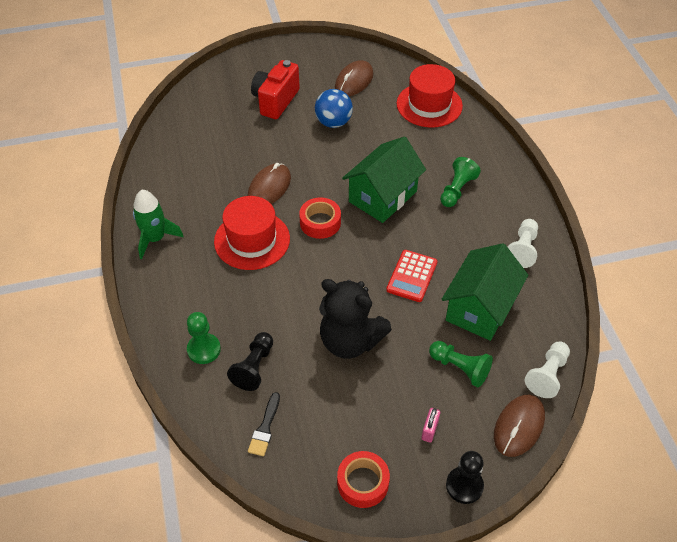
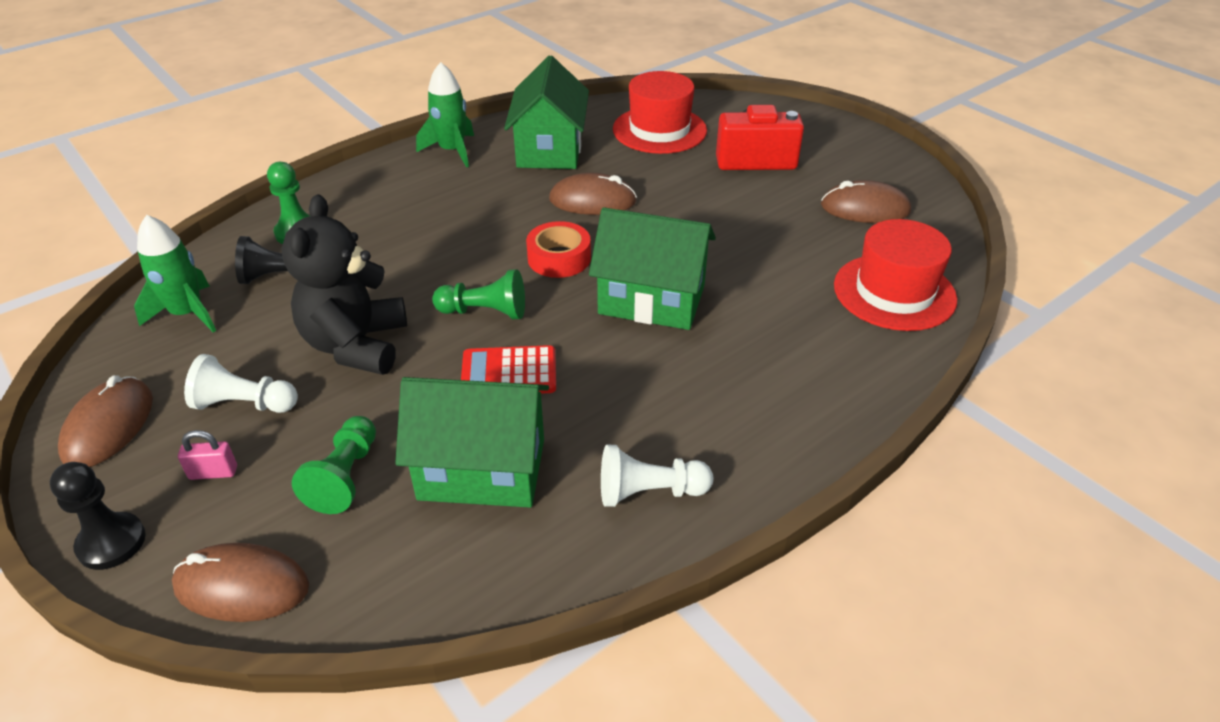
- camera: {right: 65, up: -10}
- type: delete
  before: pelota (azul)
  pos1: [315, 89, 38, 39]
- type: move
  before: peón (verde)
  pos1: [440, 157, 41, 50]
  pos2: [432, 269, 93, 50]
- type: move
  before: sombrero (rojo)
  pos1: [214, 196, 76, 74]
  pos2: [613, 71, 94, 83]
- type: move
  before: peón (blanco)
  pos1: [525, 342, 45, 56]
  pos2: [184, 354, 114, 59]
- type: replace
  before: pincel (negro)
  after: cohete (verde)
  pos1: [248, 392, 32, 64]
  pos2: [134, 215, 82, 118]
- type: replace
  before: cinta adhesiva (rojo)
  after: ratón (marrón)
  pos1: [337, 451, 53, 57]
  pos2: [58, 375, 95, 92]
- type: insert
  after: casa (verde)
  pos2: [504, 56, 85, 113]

━━━━━━━━

- **WHAT TO DO**
Read the lines above. Gather those in which the string "peón" is found.

- **PROBLEM SOLUTION**
  before: peón (verde)
  before: peón (blanco)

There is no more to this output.